** Opening Data for the task block **
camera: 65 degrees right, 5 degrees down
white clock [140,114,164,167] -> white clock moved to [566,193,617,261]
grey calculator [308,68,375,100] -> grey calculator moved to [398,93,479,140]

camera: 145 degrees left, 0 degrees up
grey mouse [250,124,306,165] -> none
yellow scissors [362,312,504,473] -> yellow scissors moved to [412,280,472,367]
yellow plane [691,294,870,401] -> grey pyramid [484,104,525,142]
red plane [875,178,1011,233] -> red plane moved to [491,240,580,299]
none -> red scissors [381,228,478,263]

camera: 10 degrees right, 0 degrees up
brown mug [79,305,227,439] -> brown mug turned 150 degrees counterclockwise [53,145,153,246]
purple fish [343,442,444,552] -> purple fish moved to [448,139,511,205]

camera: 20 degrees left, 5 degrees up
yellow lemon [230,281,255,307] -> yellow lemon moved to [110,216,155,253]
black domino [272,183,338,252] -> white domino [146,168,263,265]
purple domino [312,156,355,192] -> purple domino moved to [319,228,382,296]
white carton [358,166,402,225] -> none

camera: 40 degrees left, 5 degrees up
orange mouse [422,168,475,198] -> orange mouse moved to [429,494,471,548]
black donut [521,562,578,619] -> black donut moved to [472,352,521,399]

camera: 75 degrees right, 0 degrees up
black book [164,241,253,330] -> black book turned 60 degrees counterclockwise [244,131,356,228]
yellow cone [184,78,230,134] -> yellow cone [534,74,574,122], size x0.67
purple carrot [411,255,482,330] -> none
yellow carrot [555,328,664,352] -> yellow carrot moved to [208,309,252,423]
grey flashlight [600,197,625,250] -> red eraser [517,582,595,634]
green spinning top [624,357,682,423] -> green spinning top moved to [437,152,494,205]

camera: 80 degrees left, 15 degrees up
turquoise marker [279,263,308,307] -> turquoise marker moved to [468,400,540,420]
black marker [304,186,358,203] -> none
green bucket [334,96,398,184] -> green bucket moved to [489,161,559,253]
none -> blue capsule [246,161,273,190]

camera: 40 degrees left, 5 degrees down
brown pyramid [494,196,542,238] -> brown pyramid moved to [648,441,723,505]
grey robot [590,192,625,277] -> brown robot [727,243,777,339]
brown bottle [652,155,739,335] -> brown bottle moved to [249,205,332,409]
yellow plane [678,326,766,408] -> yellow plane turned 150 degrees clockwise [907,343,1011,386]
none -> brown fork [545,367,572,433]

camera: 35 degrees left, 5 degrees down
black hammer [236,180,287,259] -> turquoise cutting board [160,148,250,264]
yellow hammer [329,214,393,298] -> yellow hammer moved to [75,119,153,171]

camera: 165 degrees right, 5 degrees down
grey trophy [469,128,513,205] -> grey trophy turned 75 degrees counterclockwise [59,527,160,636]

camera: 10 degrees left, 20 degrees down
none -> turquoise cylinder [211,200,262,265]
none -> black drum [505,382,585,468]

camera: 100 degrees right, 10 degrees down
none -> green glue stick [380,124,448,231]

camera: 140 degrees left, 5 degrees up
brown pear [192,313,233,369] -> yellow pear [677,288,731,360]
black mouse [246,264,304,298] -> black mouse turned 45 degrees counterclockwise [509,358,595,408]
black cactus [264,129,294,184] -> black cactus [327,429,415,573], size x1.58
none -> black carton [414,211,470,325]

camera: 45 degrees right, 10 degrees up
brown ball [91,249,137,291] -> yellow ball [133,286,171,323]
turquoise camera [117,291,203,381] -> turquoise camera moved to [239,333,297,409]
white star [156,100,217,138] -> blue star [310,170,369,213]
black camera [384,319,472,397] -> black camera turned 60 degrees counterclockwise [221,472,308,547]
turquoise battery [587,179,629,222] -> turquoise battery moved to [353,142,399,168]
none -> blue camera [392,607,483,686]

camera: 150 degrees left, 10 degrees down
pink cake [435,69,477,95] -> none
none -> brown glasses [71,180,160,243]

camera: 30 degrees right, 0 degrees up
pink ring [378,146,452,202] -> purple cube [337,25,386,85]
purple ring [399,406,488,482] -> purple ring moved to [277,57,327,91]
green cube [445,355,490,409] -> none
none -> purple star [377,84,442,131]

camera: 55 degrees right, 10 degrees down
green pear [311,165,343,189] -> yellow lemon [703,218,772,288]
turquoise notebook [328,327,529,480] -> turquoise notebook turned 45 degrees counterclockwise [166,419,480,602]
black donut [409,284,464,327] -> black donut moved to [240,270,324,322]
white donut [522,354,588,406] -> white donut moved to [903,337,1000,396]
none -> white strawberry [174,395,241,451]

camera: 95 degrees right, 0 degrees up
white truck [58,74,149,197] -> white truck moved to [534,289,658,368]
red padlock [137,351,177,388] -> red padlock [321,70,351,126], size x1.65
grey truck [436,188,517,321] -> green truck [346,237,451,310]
** Closing Data for the task block **
Work task: Please give only the number of lines above that contain the word "mouse".

Answer to the exercise: 3